[Change detection outputs]
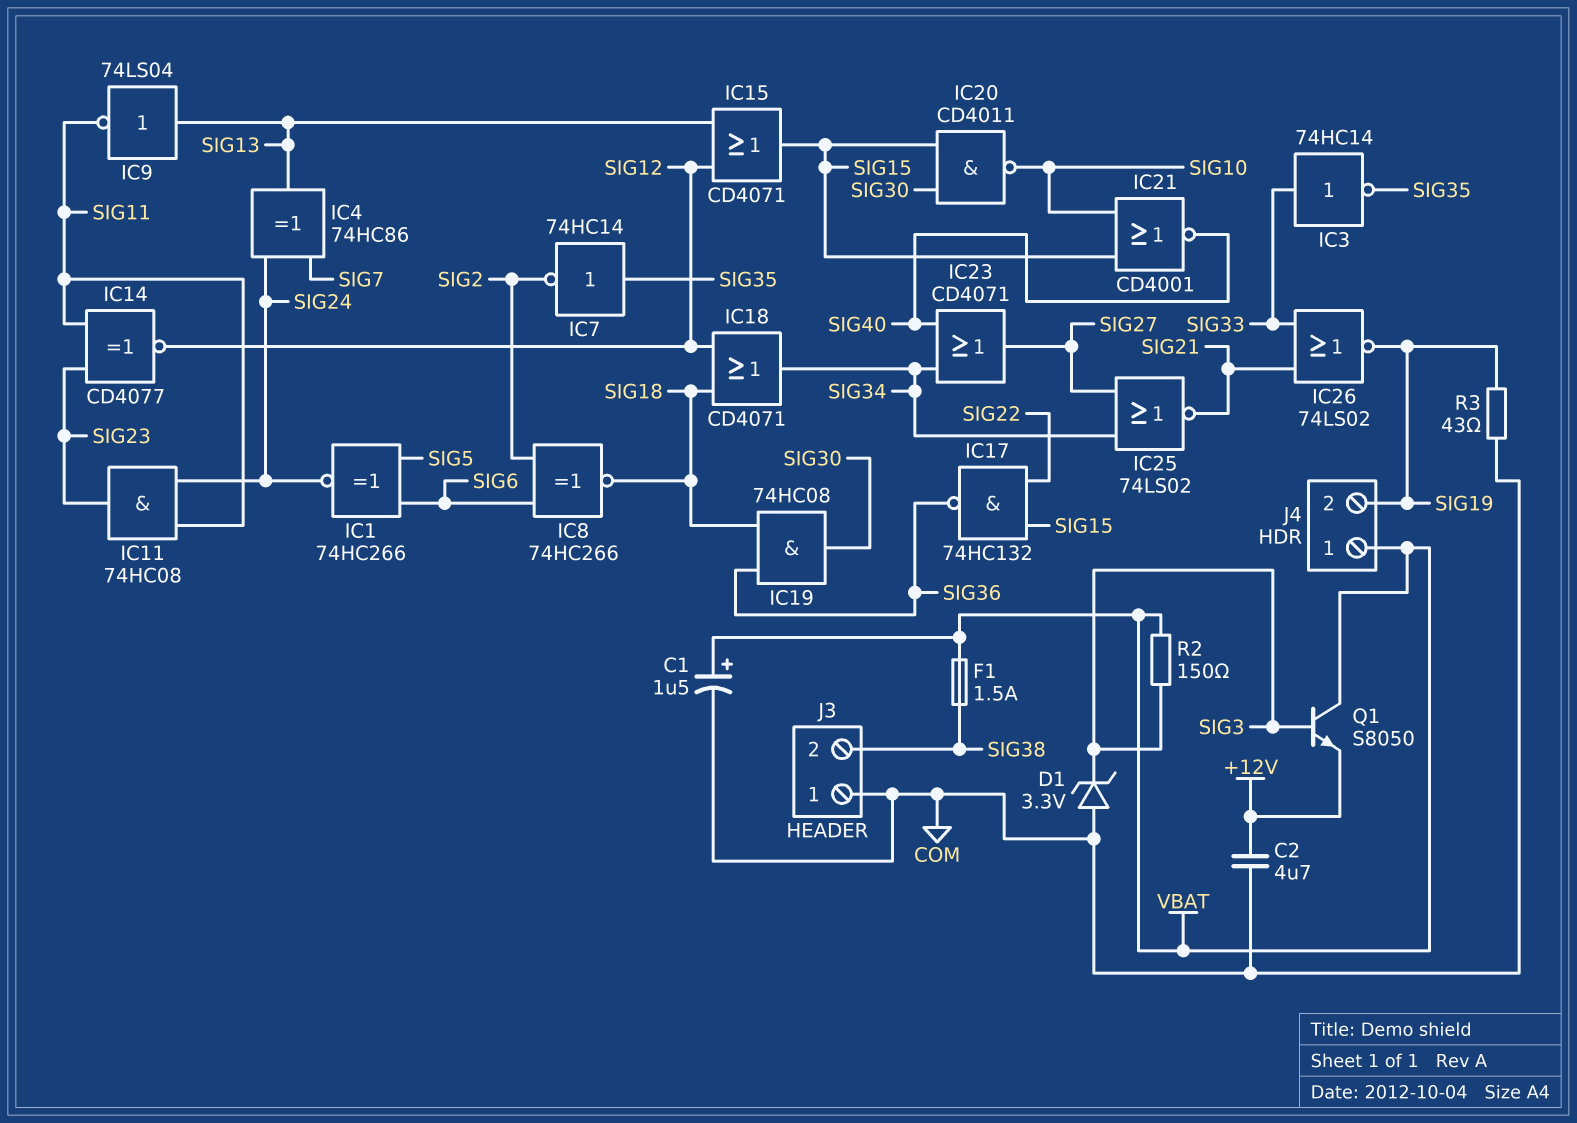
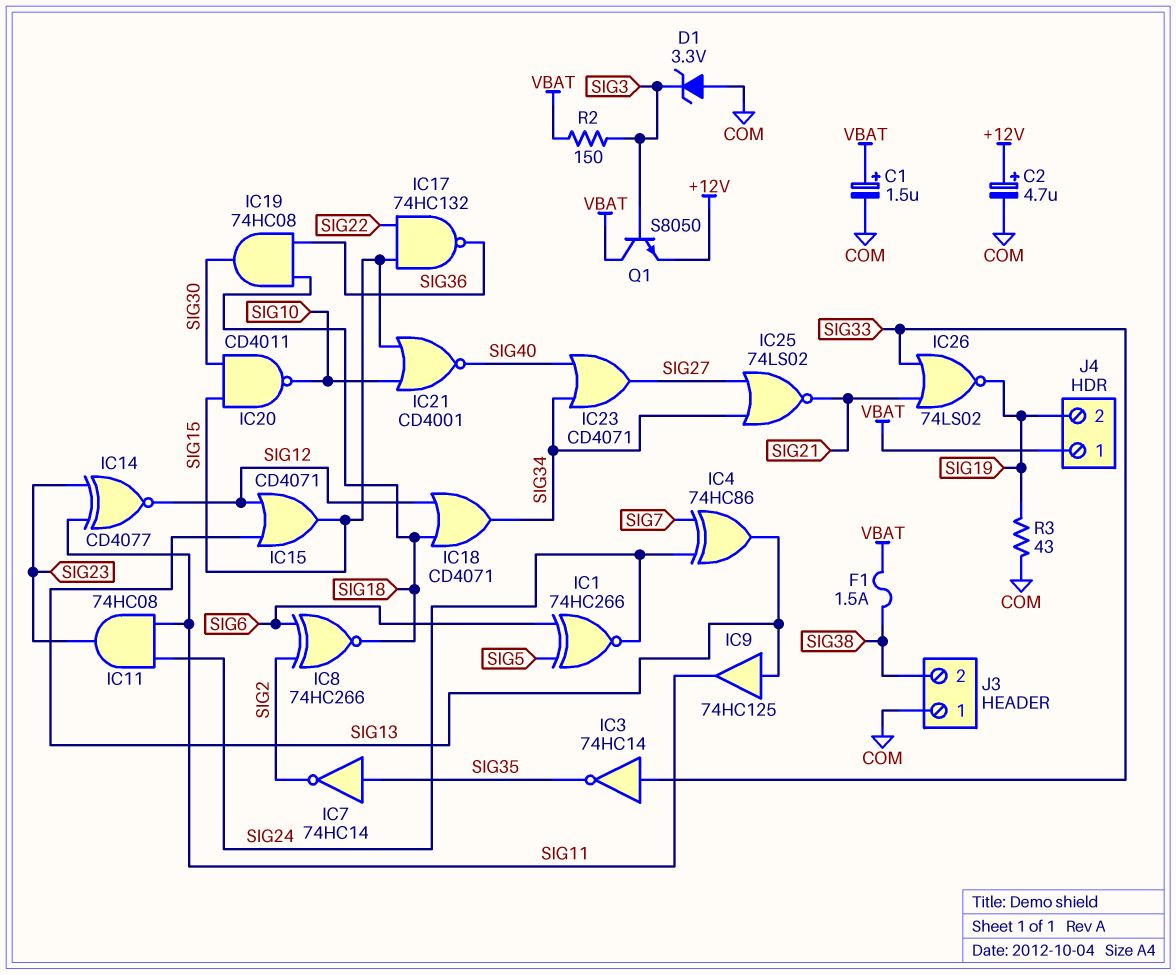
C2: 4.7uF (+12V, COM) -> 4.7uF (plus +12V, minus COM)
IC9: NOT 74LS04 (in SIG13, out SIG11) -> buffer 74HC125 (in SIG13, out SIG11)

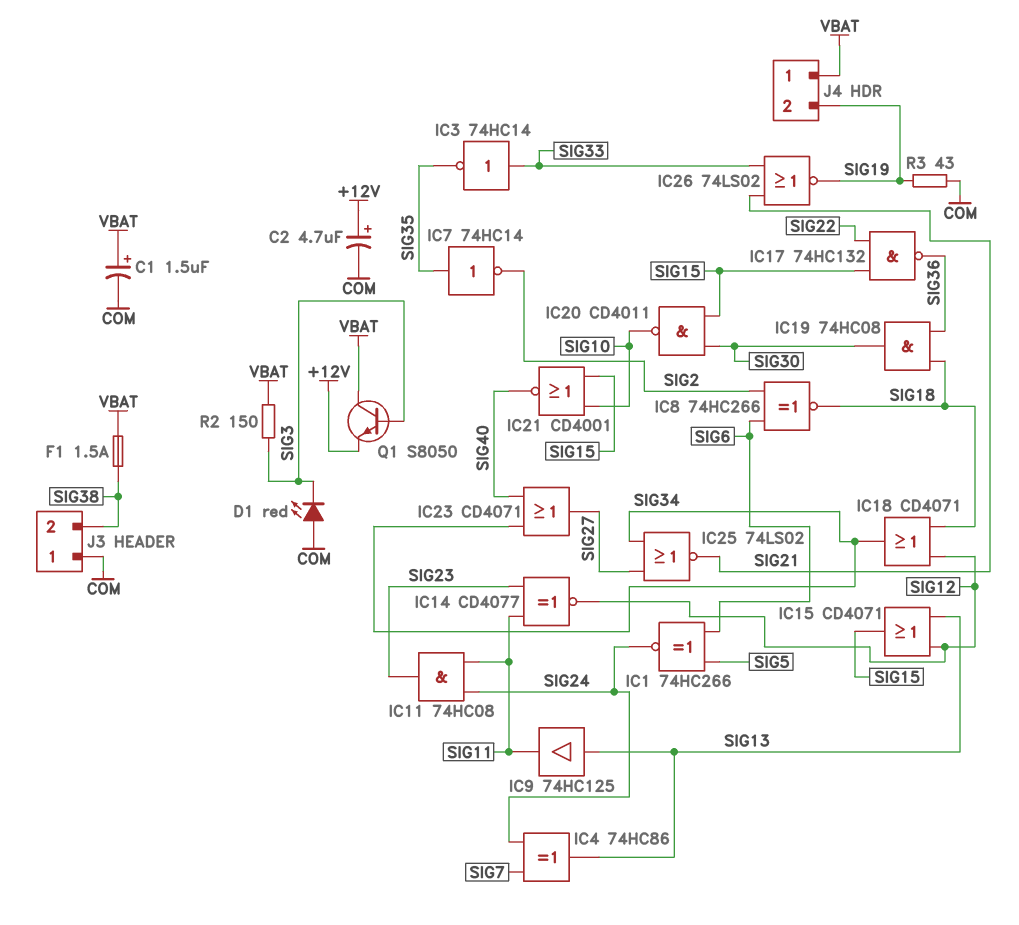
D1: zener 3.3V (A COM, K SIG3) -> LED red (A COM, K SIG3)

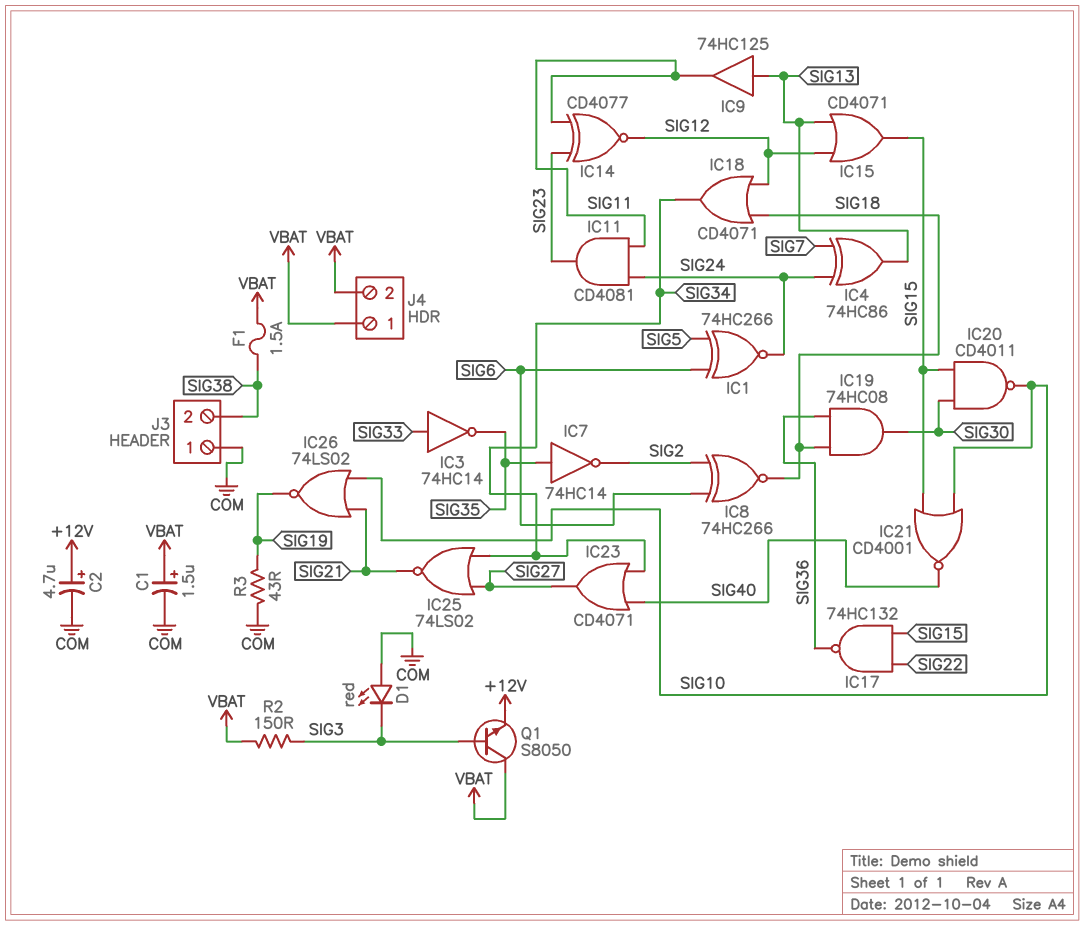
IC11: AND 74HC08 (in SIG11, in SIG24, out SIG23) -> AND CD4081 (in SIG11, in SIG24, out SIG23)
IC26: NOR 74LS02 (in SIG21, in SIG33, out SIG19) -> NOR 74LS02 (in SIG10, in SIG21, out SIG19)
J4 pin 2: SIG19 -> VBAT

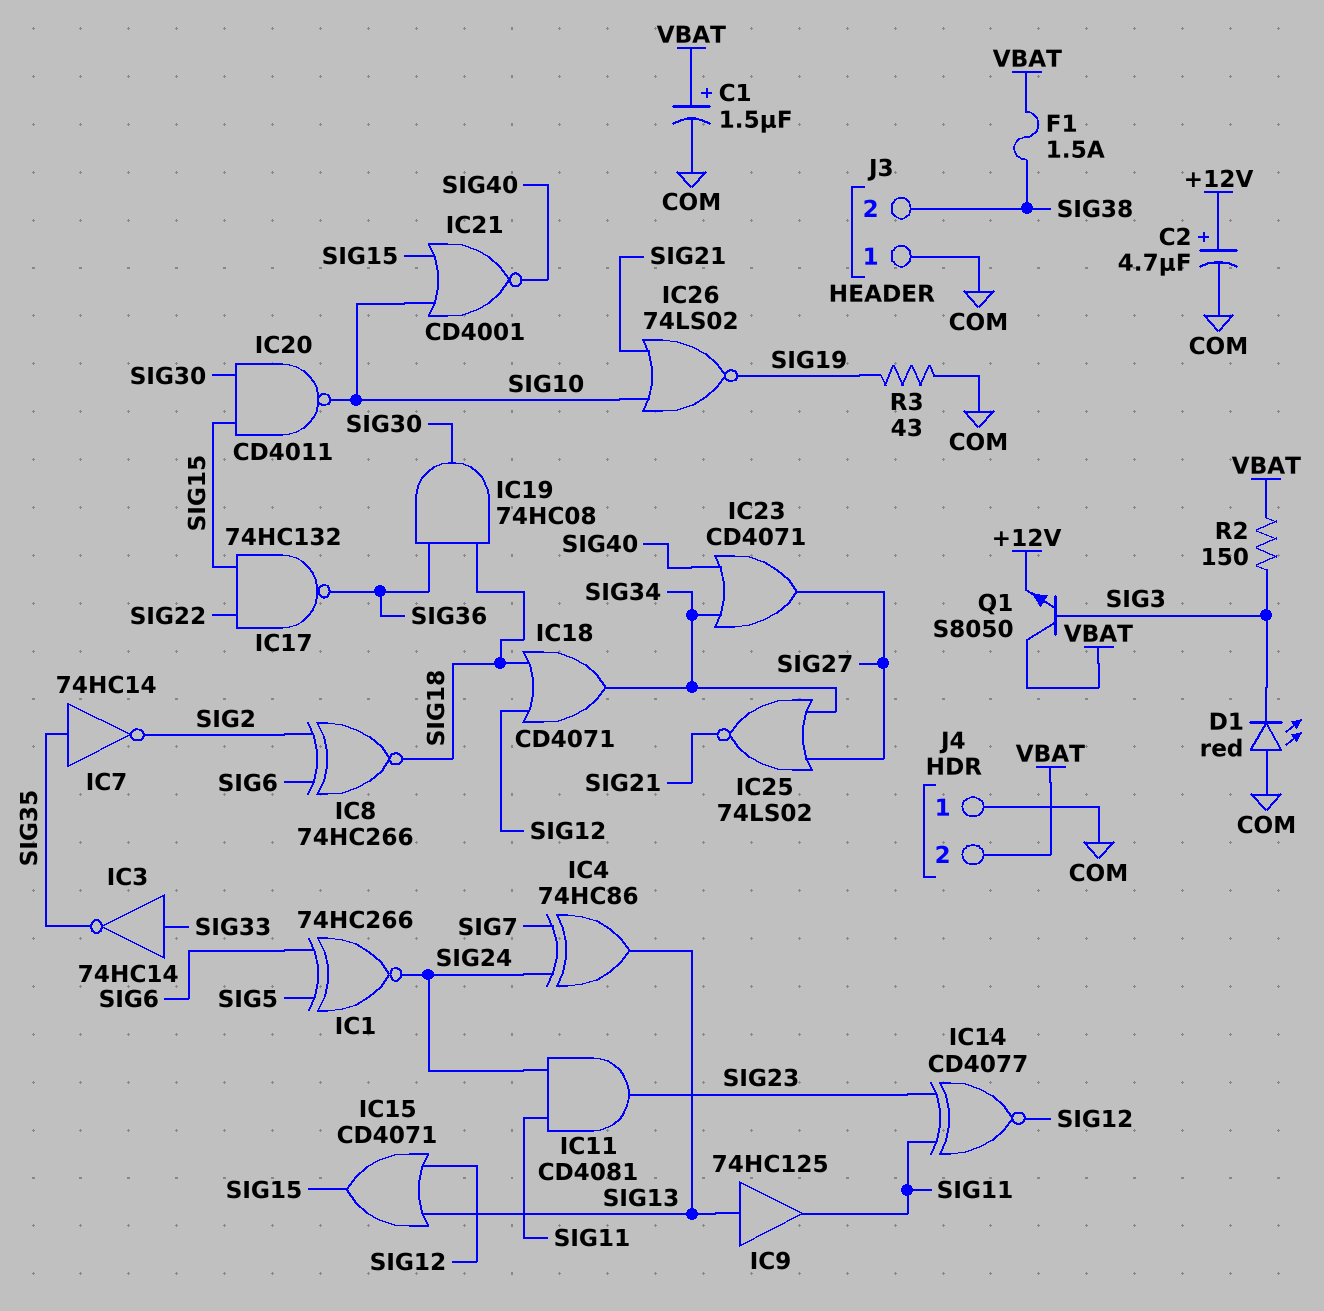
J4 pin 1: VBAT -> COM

---

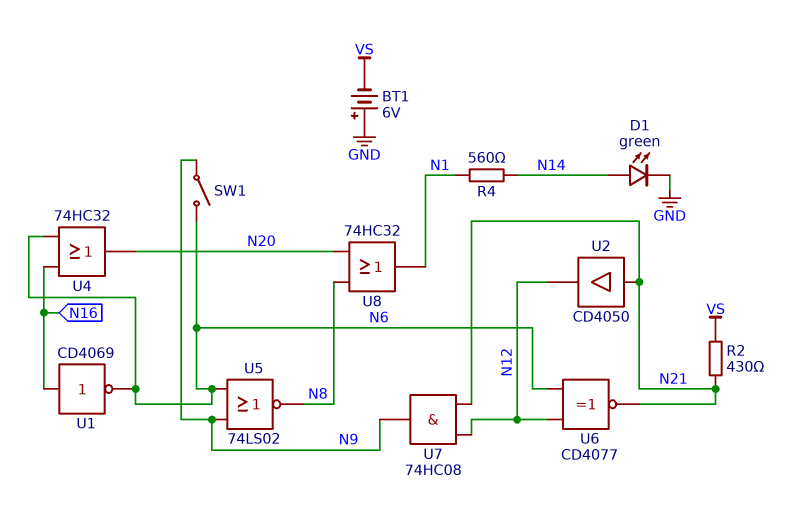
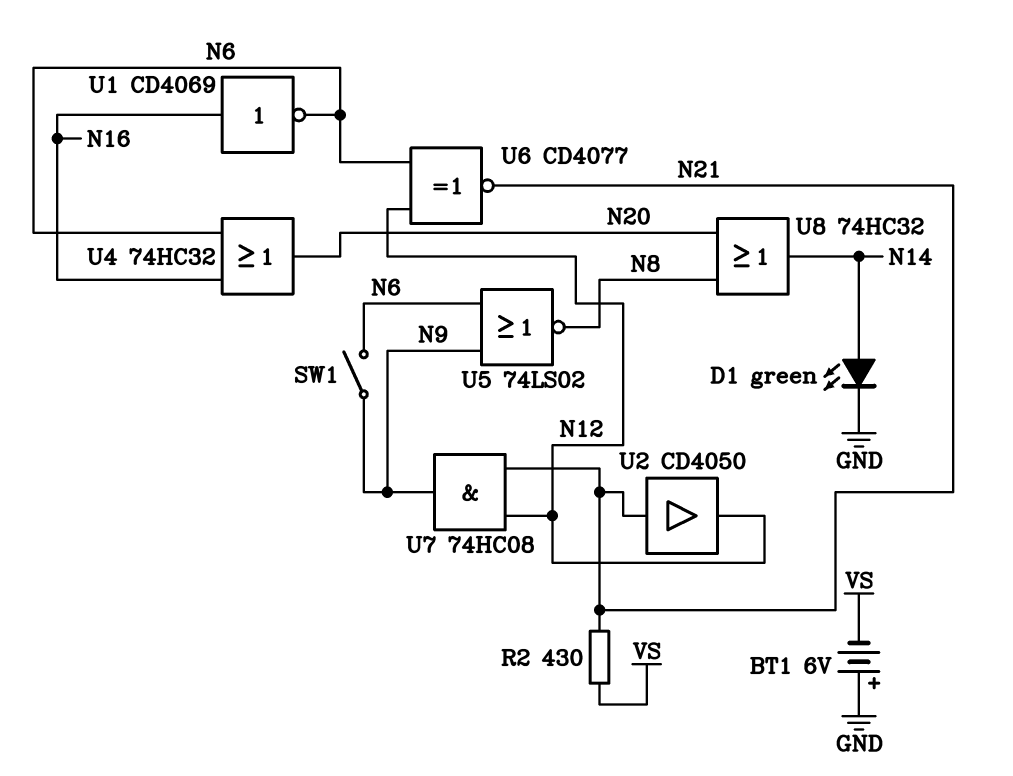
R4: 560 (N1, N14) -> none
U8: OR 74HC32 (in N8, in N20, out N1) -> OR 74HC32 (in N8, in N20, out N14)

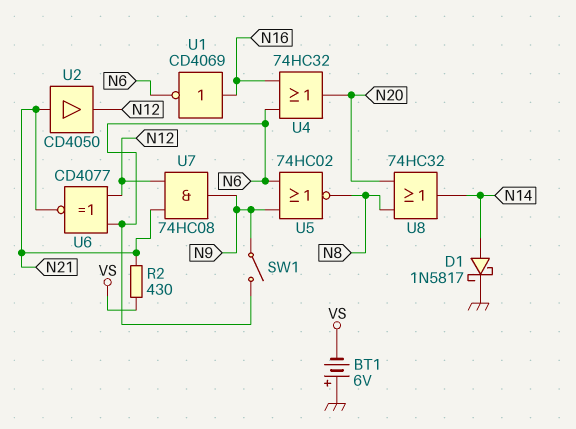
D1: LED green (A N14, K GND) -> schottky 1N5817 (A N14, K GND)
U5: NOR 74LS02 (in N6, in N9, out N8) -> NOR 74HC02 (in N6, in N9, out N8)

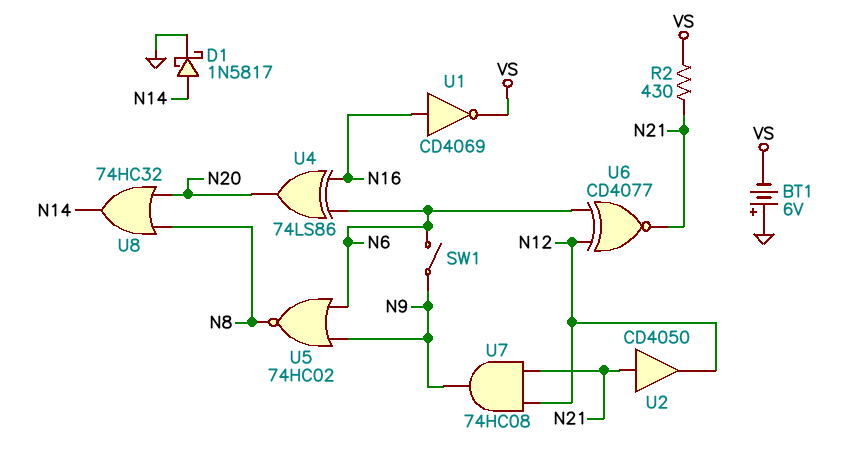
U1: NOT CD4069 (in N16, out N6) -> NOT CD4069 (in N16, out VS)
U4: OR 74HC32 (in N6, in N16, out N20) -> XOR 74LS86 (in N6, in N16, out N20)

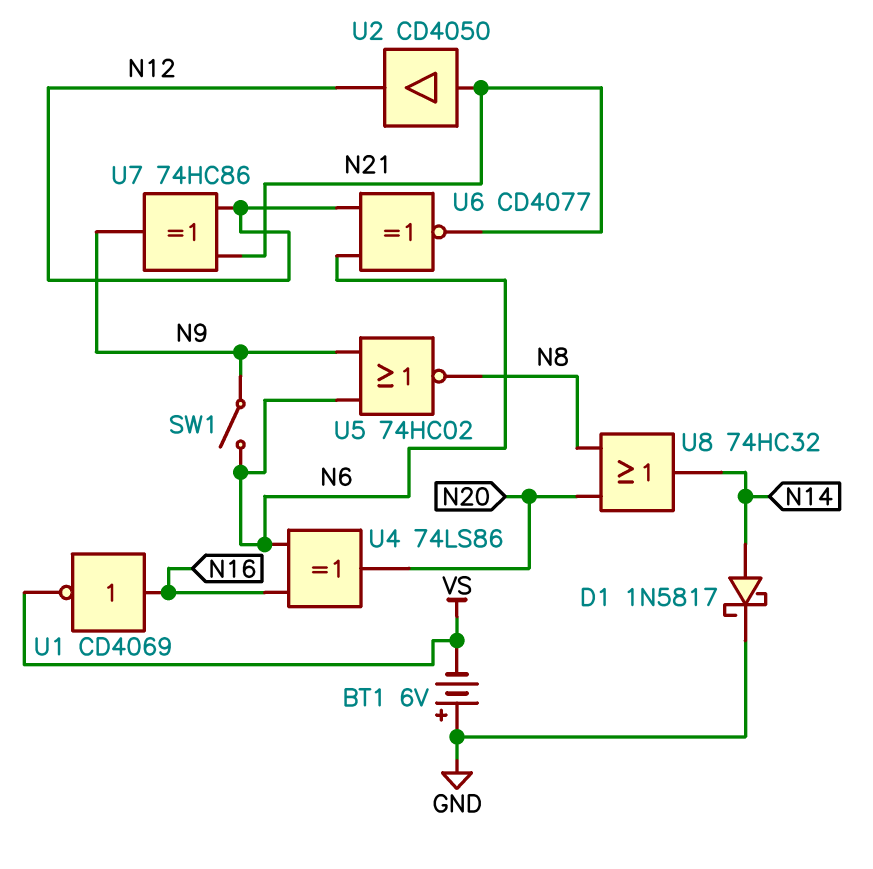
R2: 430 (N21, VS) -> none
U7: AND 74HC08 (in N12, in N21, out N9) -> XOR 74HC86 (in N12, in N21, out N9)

§ **Action item**:
Your answer should be the lines above, word for word, from the line with "D1: LED green" through the line with "U7: AND 74HC08", minus the pictures.

§ **Problem solution**:
D1: LED green (A N14, K GND) -> schottky 1N5817 (A N14, K GND)
U5: NOR 74LS02 (in N6, in N9, out N8) -> NOR 74HC02 (in N6, in N9, out N8)

U1: NOT CD4069 (in N16, out N6) -> NOT CD4069 (in N16, out VS)
U4: OR 74HC32 (in N6, in N16, out N20) -> XOR 74LS86 (in N6, in N16, out N20)

R2: 430 (N21, VS) -> none
U7: AND 74HC08 (in N12, in N21, out N9) -> XOR 74HC86 (in N12, in N21, out N9)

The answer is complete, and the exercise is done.